(Supplied information)
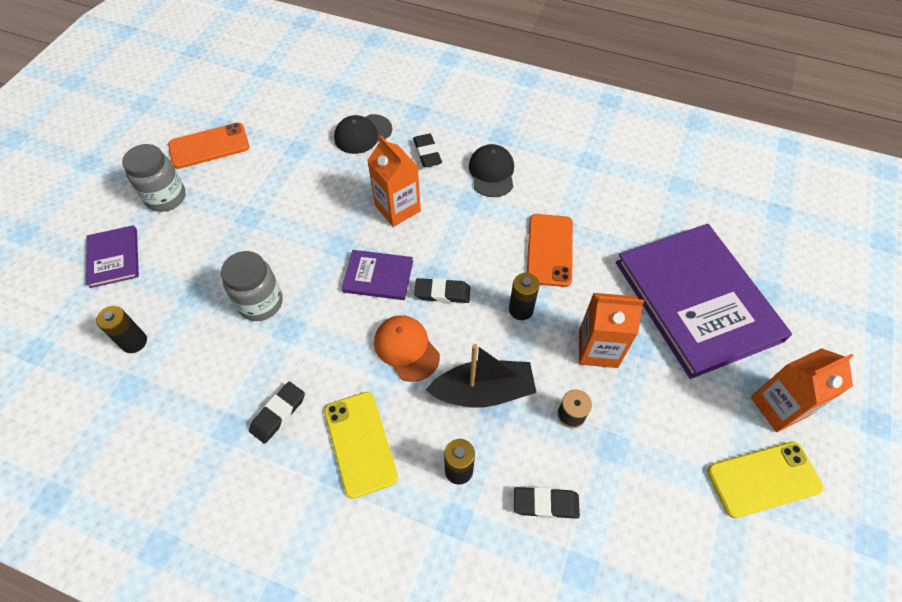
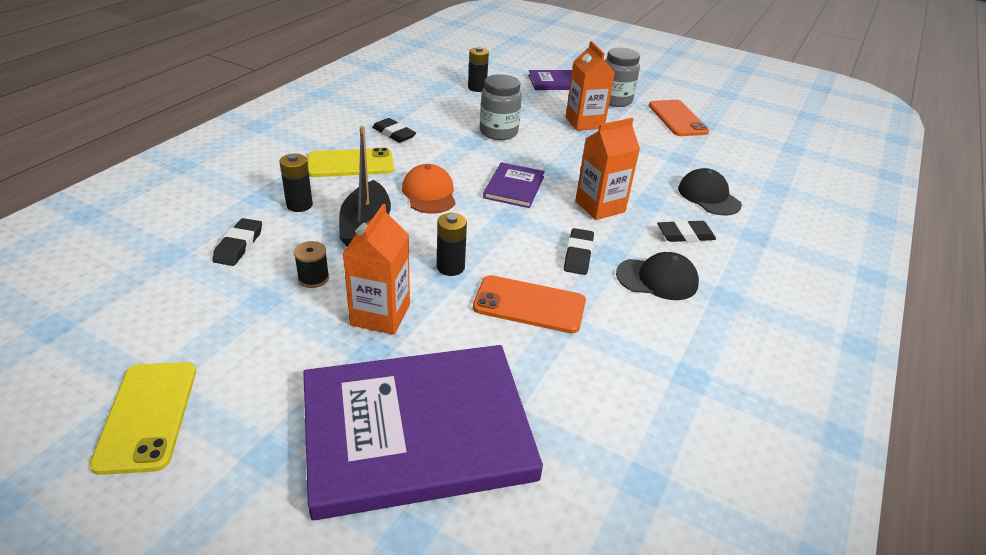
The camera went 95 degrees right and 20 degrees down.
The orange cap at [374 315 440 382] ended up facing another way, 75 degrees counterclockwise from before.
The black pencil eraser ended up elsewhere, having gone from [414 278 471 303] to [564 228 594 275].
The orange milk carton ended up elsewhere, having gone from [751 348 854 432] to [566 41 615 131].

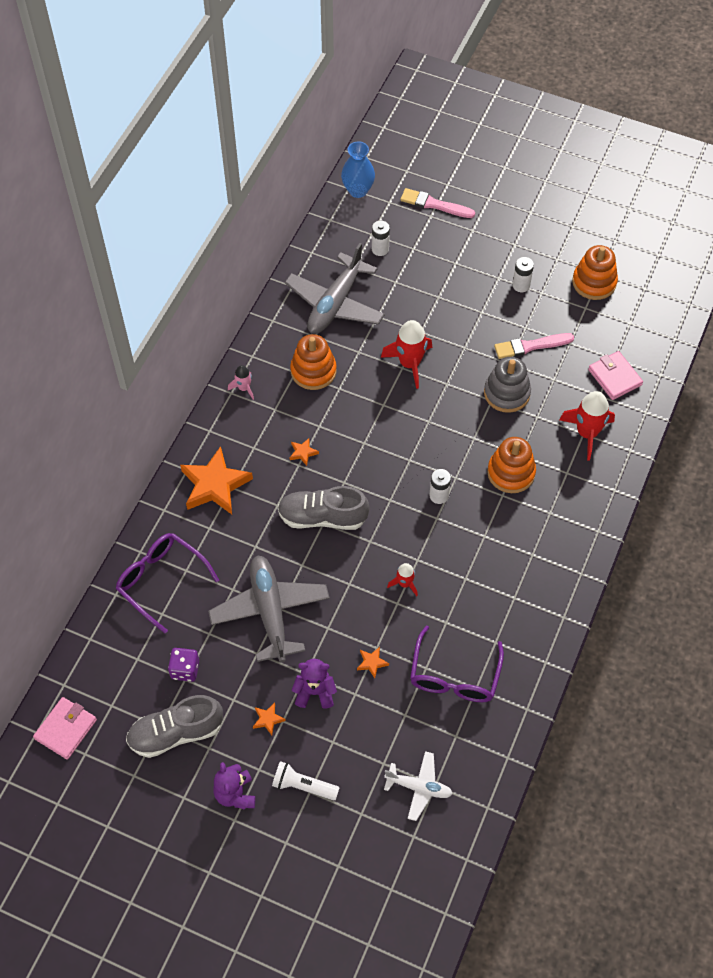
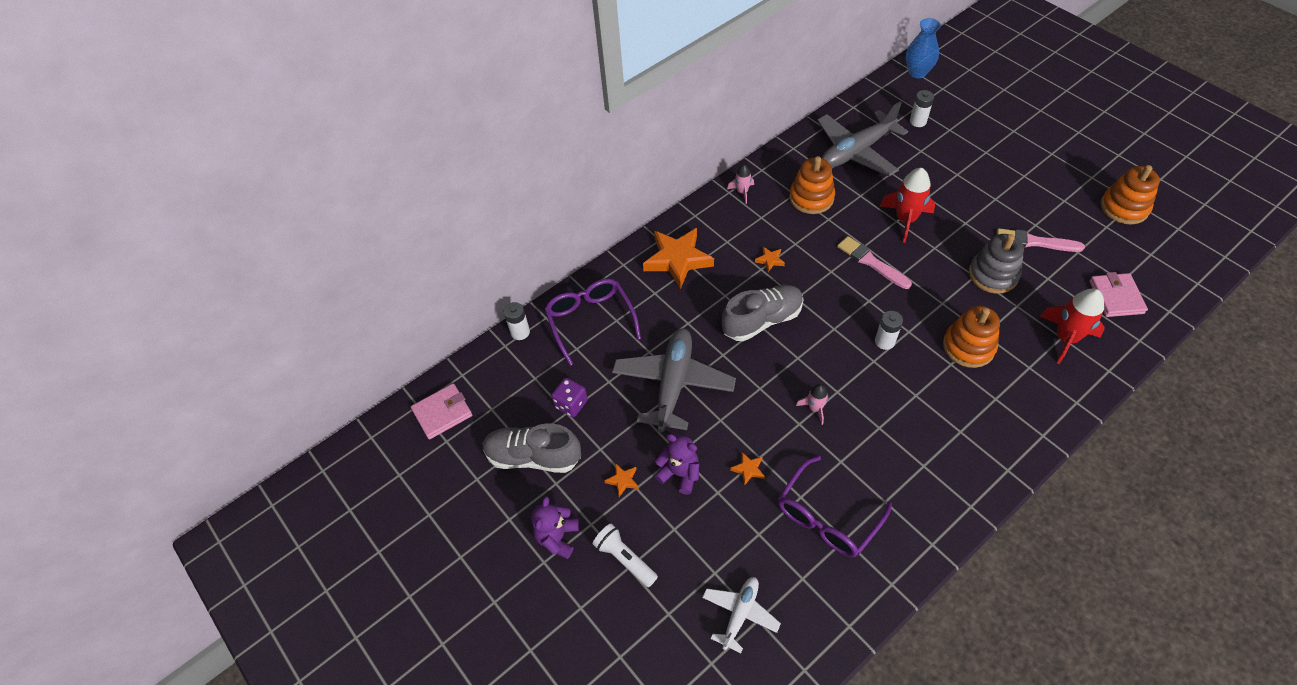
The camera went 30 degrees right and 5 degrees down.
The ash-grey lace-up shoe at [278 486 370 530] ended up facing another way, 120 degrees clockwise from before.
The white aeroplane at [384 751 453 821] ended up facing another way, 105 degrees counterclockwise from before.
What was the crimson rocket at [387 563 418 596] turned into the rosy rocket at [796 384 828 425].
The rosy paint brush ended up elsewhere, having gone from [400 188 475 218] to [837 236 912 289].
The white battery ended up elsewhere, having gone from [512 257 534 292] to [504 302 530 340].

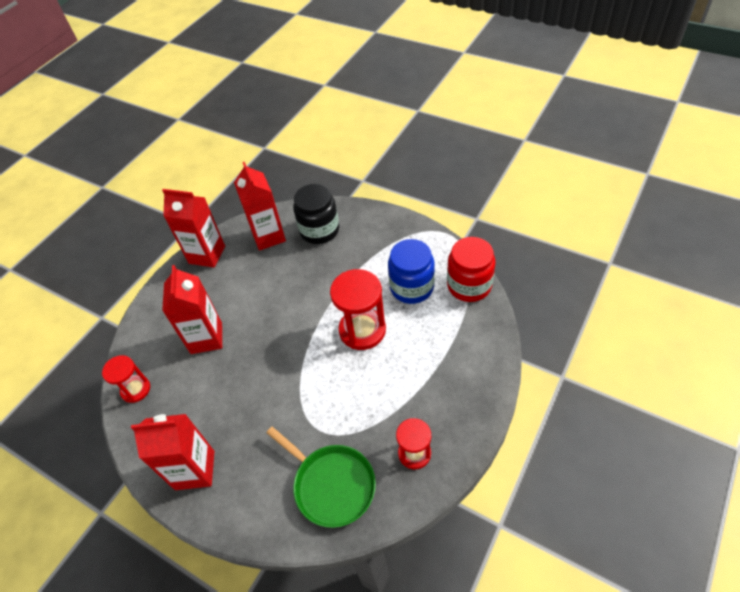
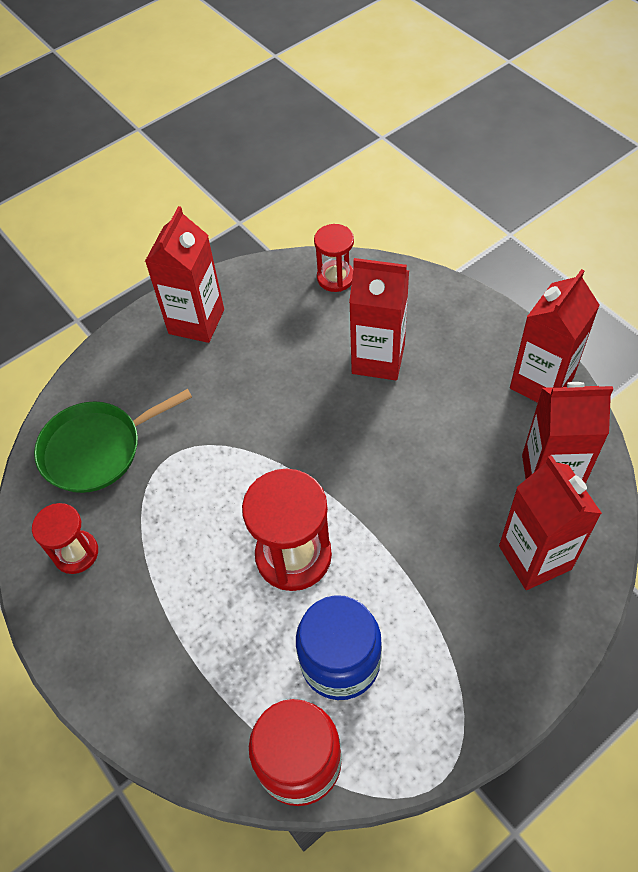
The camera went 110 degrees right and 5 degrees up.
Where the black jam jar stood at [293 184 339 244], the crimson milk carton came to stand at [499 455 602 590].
(End Supplied information)
(Supplied information)
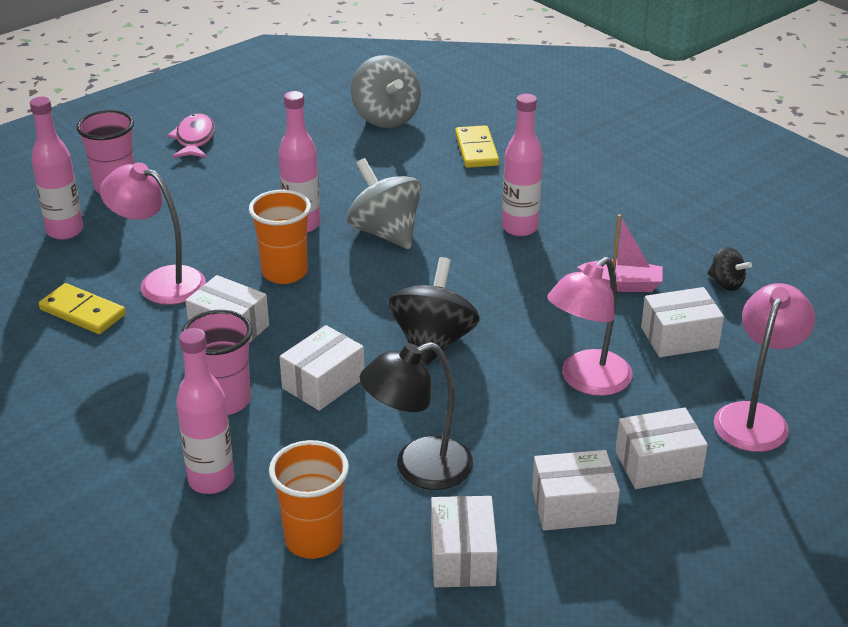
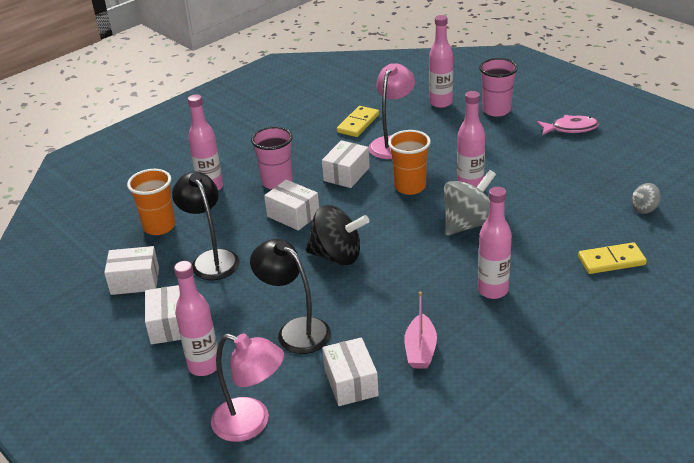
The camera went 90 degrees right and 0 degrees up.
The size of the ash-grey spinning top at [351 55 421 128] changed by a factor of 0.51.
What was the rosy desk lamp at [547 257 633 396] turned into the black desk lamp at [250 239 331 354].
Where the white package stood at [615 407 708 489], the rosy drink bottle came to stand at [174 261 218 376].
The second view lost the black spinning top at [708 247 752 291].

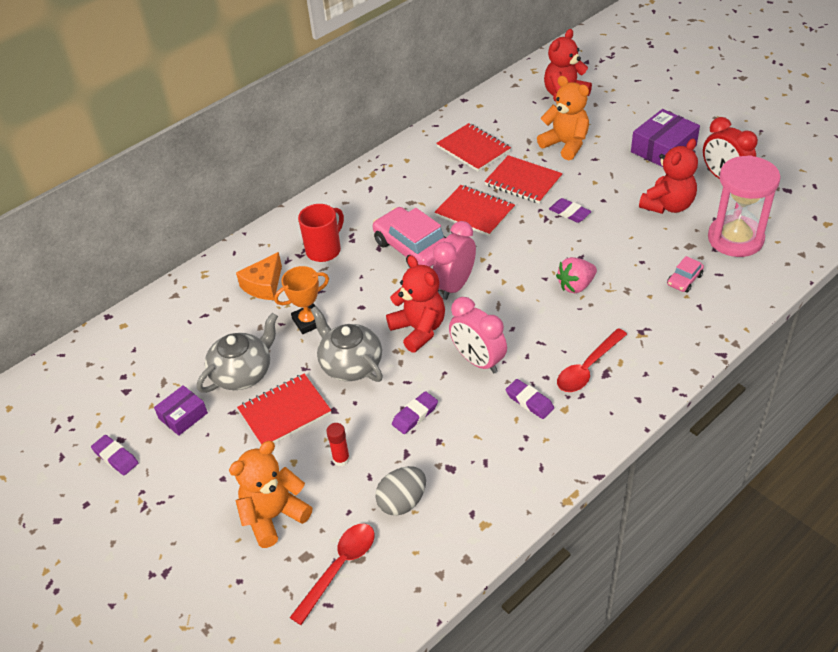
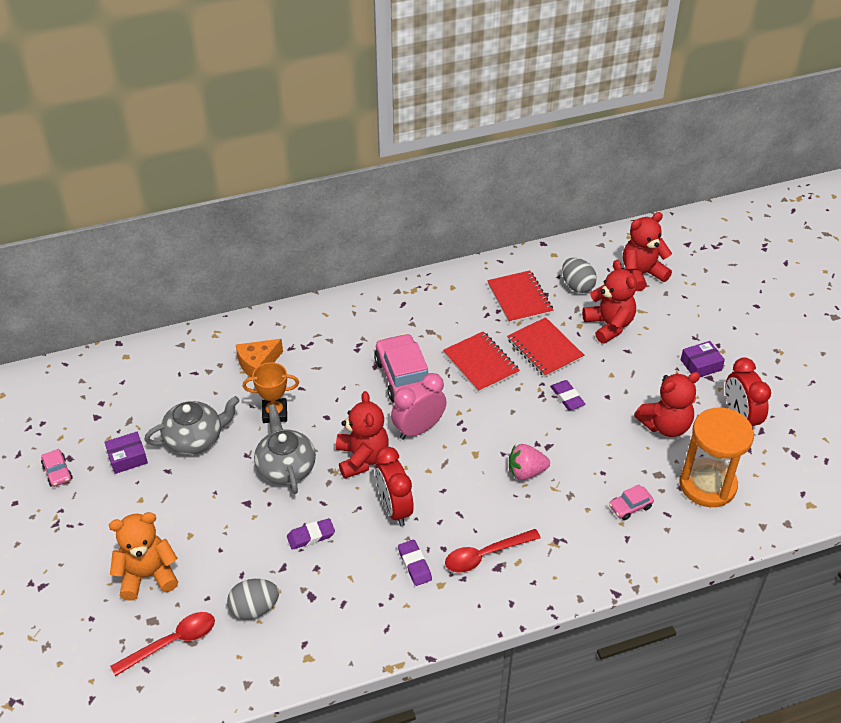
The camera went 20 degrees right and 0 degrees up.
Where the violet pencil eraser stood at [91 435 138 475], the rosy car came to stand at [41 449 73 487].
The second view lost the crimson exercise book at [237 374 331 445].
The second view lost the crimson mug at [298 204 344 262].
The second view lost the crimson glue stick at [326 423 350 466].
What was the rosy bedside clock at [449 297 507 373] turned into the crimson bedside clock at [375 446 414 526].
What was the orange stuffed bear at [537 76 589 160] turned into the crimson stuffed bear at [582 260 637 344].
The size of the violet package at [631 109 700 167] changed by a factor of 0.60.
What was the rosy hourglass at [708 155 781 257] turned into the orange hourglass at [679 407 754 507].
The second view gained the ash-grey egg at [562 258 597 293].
(End Supplied information)
Work item => With the first line being the one containing "The camera went 95" and the last line the one containing "The black pencil", transcribe exactly the lines above that fall in that range.

Problem solution =>
The camera went 95 degrees right and 20 degrees down.
The orange cap at [374 315 440 382] ended up facing another way, 75 degrees counterclockwise from before.
The black pencil eraser ended up elsewhere, having gone from [414 278 471 303] to [564 228 594 275].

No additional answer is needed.